ACTIVITY: Gather each line of the records where "blue" appears.

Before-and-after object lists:

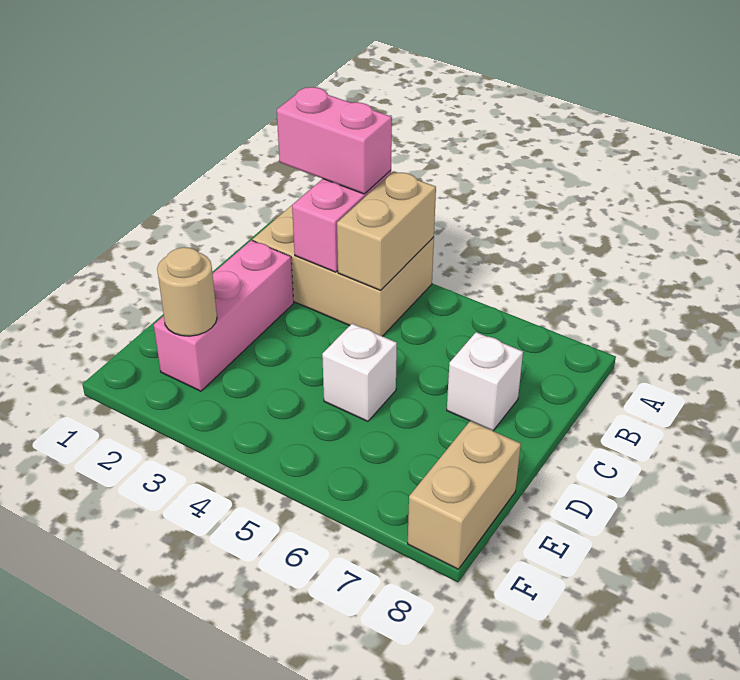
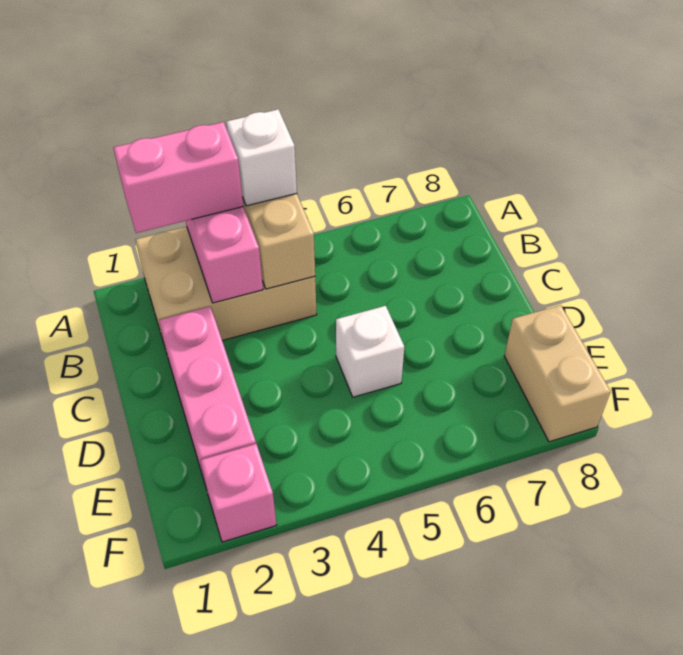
white brick C7 level 1 -> white brick A4 level 3
tan round brick E2 level 2 -> none
none -> pink brick F2 level 1

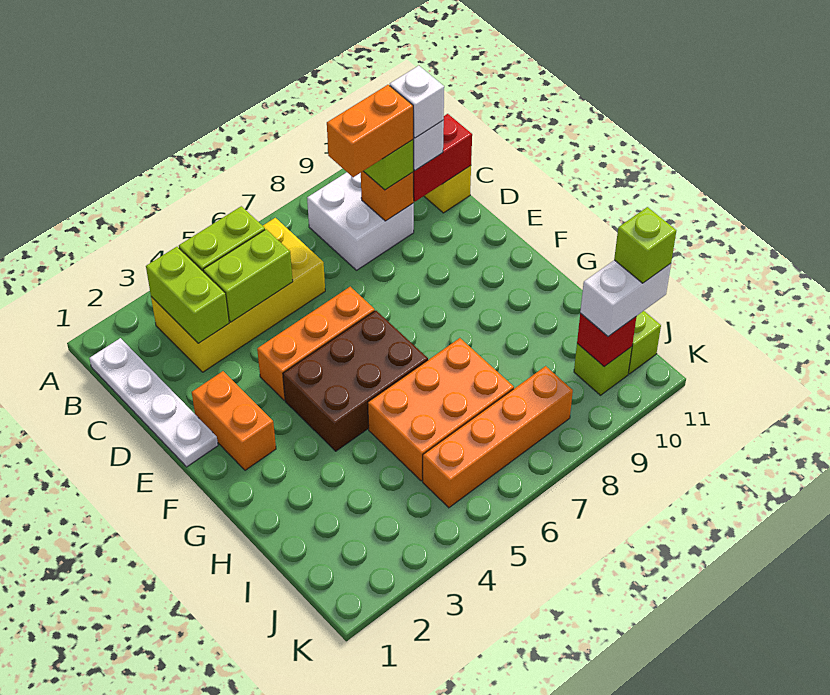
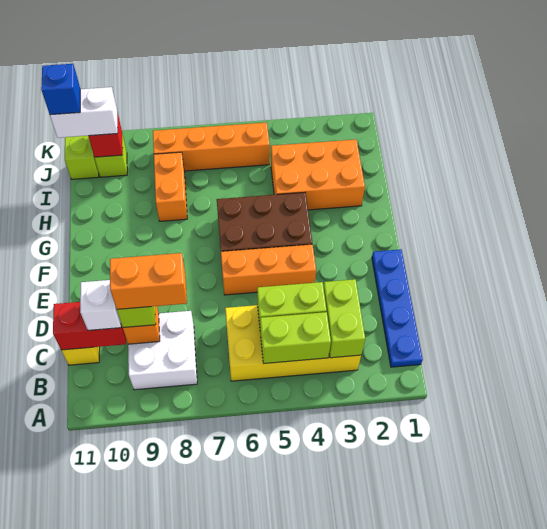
white plate B1:E1 level 1 -> blue plate B1:E1 level 1
white brick C10 level 4 -> none
orange brick E2:F2 level 1 -> orange brick H8:I8 level 1
orange brick H5:I7 level 1 -> orange brick H2:I4 level 1
lime brick J11 level 4 -> blue brick J11 level 4

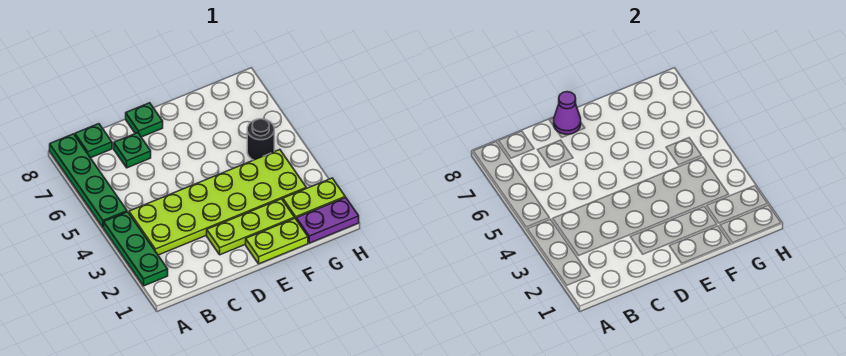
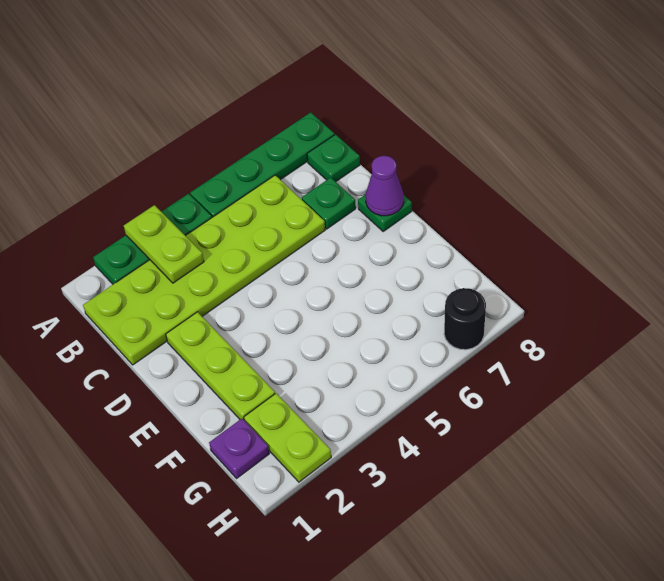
lime plate B3:G4 level 1 -> lime plate B1:C6 level 1
lime plate E1:F1 level 1 -> lime plate A3:B3 level 2
purple plate G1:H1 level 1 -> purple plate G1 level 1
black round brick G5 level 1 -> black round brick H7 level 1

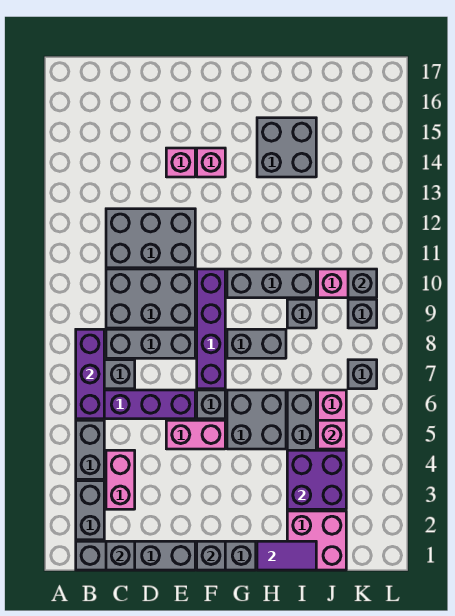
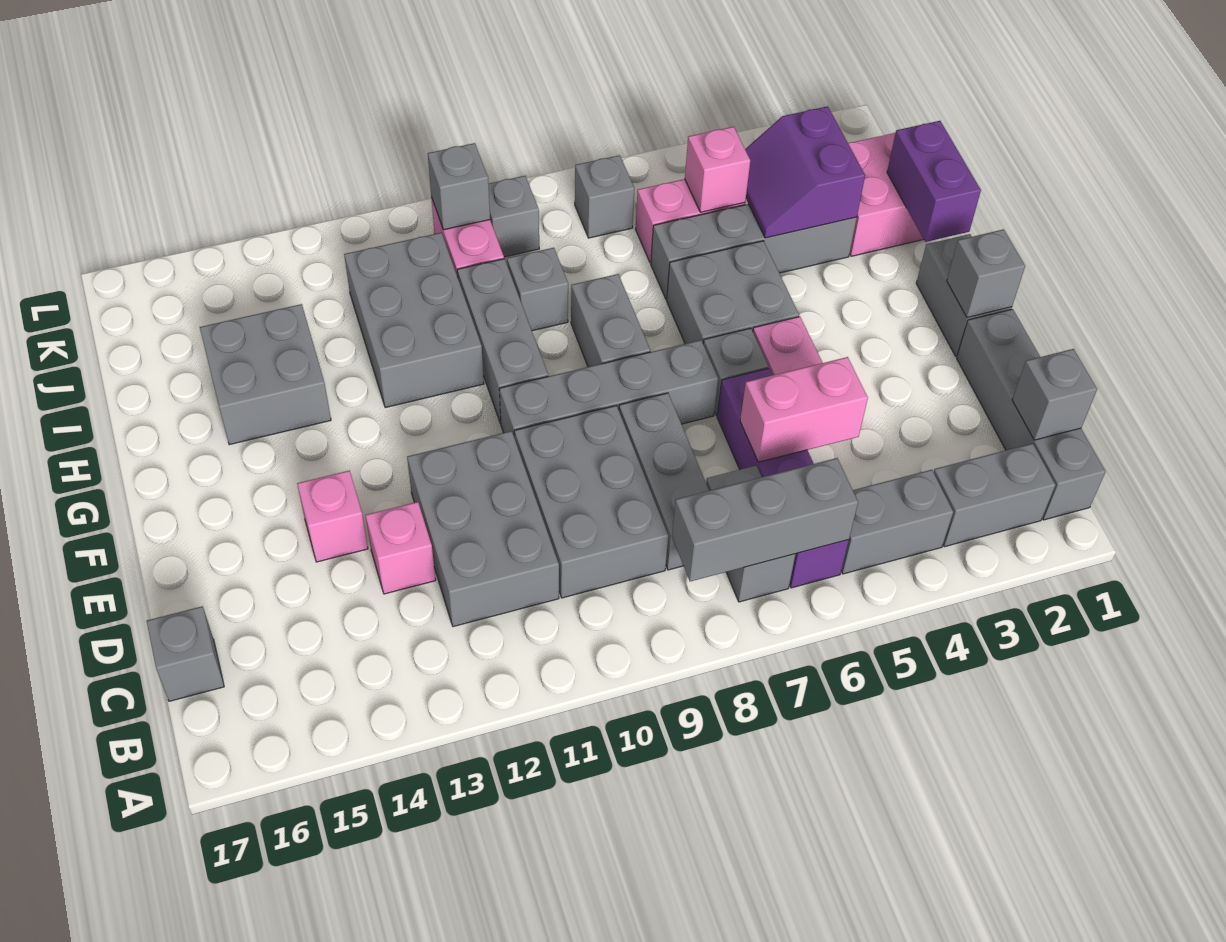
purple brick B6:B8 level 2 -> grey brick B6:B8 level 2
pink brick C3:C4 level 1 -> pink brick D5:D6 level 2
none -> grey brick C17 level 1
purple brick F7:F10 level 1 -> grey brick F7:F10 level 1
pink brick F14 level 1 -> pink brick D13 level 1
purple tile H1:I1 level 2 -> purple brick H1:I1 level 2
none -> grey brick H11:J12 level 1
purple brick I3:J4 level 2 -> purple slope I3:J4 level 2 top 3

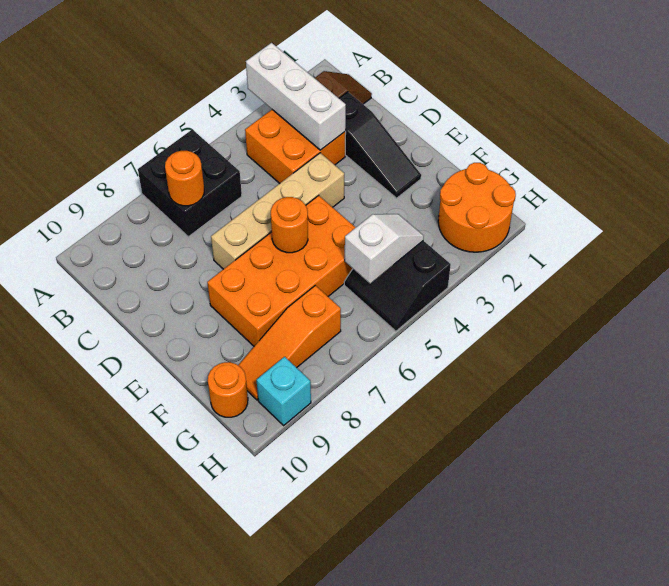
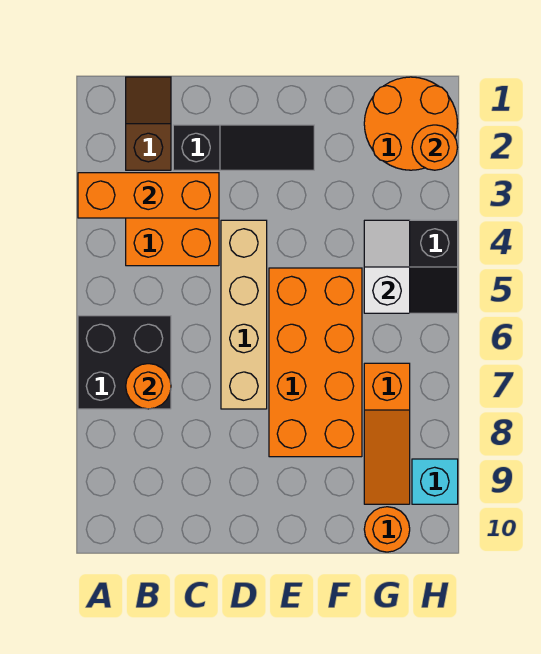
white brick A3:C3 level 2 -> orange brick A3:C3 level 2
orange round brick E6 level 2 -> orange round brick H2 level 2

ANSWER:
white plate B1:E1 level 1 -> blue plate B1:E1 level 1
lime brick J11 level 4 -> blue brick J11 level 4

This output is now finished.